Spatial object tracking data:
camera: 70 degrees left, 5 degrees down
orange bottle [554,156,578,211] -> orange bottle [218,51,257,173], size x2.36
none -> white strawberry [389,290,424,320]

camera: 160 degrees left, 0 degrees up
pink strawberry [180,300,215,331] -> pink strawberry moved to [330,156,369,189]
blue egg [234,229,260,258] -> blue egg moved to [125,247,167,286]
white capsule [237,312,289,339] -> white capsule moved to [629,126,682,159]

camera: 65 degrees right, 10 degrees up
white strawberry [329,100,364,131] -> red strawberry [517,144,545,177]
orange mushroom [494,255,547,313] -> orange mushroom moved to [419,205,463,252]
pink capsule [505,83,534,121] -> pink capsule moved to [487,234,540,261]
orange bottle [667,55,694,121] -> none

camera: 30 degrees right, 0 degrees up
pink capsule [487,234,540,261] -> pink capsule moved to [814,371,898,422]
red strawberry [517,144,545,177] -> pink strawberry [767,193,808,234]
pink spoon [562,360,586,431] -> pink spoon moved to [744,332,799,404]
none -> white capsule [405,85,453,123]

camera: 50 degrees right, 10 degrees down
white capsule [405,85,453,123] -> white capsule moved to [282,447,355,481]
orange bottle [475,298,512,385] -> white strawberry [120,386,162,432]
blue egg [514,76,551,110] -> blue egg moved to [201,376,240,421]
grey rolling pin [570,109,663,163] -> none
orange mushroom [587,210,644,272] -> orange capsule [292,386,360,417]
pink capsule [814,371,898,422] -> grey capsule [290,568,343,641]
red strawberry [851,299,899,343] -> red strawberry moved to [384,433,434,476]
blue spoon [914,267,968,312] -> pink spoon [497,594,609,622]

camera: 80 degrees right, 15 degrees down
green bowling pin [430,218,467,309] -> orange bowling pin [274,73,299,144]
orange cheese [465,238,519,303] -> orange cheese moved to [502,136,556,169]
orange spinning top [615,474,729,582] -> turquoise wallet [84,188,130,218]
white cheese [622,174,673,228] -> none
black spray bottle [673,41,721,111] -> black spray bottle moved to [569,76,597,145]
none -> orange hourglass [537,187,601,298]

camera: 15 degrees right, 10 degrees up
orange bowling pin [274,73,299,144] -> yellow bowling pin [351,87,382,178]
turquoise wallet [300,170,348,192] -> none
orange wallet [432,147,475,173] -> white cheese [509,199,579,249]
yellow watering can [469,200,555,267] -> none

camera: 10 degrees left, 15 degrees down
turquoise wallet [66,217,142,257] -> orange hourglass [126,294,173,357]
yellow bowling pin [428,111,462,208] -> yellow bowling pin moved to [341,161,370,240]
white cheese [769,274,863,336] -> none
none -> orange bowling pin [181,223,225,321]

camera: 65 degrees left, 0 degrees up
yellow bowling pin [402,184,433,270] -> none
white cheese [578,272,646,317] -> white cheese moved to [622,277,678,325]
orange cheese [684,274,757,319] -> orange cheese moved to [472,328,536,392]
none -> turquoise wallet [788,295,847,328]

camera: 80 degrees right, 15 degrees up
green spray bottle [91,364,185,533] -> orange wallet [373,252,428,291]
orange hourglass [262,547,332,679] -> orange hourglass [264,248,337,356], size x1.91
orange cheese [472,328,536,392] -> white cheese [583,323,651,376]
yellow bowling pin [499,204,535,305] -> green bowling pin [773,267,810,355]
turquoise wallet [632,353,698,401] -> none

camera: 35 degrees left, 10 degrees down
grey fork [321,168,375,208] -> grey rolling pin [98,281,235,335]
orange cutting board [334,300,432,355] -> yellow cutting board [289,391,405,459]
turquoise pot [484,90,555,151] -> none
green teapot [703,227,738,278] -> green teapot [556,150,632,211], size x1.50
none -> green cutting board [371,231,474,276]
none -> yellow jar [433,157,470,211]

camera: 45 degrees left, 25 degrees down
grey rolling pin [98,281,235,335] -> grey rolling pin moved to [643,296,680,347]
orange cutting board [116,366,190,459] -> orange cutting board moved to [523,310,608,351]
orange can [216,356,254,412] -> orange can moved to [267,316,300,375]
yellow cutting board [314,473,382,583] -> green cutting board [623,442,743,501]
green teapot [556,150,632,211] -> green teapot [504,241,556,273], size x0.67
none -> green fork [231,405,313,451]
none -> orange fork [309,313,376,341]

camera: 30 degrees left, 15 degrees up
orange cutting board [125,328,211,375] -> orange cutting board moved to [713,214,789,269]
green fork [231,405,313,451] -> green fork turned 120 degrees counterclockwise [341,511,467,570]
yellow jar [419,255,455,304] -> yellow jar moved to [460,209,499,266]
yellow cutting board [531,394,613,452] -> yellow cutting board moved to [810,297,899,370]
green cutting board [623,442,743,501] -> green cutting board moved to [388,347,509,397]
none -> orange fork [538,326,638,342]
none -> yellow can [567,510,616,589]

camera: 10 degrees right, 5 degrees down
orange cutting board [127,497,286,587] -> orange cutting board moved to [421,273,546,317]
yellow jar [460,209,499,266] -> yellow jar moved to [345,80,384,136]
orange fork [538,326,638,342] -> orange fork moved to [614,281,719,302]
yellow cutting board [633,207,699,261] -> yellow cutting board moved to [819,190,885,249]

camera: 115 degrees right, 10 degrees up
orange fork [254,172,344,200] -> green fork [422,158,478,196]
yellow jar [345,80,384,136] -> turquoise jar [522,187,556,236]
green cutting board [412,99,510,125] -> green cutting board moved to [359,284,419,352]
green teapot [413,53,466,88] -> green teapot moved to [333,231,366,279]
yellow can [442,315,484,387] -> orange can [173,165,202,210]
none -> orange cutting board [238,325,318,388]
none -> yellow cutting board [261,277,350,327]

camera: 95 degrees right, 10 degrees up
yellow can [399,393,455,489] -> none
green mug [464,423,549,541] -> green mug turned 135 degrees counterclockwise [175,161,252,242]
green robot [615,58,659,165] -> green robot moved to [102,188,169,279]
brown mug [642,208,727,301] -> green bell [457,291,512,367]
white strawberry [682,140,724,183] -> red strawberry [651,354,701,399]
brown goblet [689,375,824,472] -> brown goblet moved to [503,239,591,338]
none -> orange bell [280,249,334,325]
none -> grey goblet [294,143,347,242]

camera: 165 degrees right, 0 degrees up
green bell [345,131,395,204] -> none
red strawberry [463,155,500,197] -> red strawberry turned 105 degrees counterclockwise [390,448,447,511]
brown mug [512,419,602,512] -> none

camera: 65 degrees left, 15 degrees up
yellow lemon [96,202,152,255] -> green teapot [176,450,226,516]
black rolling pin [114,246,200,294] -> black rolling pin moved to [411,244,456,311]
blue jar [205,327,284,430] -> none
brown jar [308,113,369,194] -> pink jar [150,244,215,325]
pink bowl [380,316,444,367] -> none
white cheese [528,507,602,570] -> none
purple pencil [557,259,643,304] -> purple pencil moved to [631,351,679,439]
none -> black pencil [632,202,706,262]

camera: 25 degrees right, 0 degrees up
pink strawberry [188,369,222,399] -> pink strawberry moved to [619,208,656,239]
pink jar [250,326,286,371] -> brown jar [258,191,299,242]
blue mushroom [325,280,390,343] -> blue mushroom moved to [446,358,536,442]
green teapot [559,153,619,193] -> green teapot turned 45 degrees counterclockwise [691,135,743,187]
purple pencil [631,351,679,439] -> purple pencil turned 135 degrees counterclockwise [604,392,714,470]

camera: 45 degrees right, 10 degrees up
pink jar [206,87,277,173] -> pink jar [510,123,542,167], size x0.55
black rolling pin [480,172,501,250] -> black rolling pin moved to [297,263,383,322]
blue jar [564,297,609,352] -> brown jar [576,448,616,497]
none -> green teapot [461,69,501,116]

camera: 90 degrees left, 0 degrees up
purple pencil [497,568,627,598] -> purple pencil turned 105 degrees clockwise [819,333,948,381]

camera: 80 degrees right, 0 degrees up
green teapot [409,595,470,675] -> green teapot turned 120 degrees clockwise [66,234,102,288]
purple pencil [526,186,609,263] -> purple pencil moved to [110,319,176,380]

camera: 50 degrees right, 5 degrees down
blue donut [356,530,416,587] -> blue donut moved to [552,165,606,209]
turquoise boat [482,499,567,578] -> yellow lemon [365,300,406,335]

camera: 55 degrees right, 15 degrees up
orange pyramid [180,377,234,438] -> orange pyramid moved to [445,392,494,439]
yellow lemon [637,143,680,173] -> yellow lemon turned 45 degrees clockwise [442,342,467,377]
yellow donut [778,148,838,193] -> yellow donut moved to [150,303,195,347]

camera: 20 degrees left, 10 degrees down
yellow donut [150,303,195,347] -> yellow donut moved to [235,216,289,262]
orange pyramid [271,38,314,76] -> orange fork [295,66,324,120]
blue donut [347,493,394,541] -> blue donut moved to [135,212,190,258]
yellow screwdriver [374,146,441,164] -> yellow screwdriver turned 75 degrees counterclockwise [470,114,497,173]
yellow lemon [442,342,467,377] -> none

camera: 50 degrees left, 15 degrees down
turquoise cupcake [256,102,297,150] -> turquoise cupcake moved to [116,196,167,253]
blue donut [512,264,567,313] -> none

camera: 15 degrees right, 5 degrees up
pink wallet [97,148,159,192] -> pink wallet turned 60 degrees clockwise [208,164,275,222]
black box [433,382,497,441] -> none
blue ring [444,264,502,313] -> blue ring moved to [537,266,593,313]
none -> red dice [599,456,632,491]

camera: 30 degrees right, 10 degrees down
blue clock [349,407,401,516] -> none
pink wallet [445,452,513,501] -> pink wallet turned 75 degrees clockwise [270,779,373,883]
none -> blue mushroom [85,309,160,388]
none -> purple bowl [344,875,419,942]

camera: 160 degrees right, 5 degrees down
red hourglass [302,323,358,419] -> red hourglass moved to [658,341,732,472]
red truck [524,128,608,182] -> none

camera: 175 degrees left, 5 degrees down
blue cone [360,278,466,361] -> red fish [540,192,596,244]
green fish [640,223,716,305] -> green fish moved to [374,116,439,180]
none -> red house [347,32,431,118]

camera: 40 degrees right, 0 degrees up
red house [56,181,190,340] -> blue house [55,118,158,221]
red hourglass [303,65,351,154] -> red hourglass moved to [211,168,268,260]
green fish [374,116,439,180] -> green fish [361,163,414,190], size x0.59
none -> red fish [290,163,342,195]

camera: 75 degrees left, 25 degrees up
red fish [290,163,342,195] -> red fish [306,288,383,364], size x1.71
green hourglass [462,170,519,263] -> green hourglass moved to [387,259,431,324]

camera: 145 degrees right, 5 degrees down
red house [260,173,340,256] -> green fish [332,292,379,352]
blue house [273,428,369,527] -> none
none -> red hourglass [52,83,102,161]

■ What you are asked to do
Looking back over the data above, restate word for word the lines that begin at the line with "pink capsule [487,234,540,261]" and end at the line with "orange cheese [684,274,757,319]", inclusive.

■ Worked solution
pink capsule [487,234,540,261] -> pink capsule moved to [814,371,898,422]
red strawberry [517,144,545,177] -> pink strawberry [767,193,808,234]
pink spoon [562,360,586,431] -> pink spoon moved to [744,332,799,404]
none -> white capsule [405,85,453,123]

camera: 50 degrees right, 10 degrees down
white capsule [405,85,453,123] -> white capsule moved to [282,447,355,481]
orange bottle [475,298,512,385] -> white strawberry [120,386,162,432]
blue egg [514,76,551,110] -> blue egg moved to [201,376,240,421]
grey rolling pin [570,109,663,163] -> none
orange mushroom [587,210,644,272] -> orange capsule [292,386,360,417]
pink capsule [814,371,898,422] -> grey capsule [290,568,343,641]
red strawberry [851,299,899,343] -> red strawberry moved to [384,433,434,476]
blue spoon [914,267,968,312] -> pink spoon [497,594,609,622]

camera: 80 degrees right, 15 degrees down
green bowling pin [430,218,467,309] -> orange bowling pin [274,73,299,144]
orange cheese [465,238,519,303] -> orange cheese moved to [502,136,556,169]
orange spinning top [615,474,729,582] -> turquoise wallet [84,188,130,218]
white cheese [622,174,673,228] -> none
black spray bottle [673,41,721,111] -> black spray bottle moved to [569,76,597,145]
none -> orange hourglass [537,187,601,298]

camera: 15 degrees right, 10 degrees up
orange bowling pin [274,73,299,144] -> yellow bowling pin [351,87,382,178]
turquoise wallet [300,170,348,192] -> none
orange wallet [432,147,475,173] -> white cheese [509,199,579,249]
yellow watering can [469,200,555,267] -> none

camera: 10 degrees left, 15 degrees down
turquoise wallet [66,217,142,257] -> orange hourglass [126,294,173,357]
yellow bowling pin [428,111,462,208] -> yellow bowling pin moved to [341,161,370,240]
white cheese [769,274,863,336] -> none
none -> orange bowling pin [181,223,225,321]

camera: 65 degrees left, 0 degrees up
yellow bowling pin [402,184,433,270] -> none
white cheese [578,272,646,317] -> white cheese moved to [622,277,678,325]
orange cheese [684,274,757,319] -> orange cheese moved to [472,328,536,392]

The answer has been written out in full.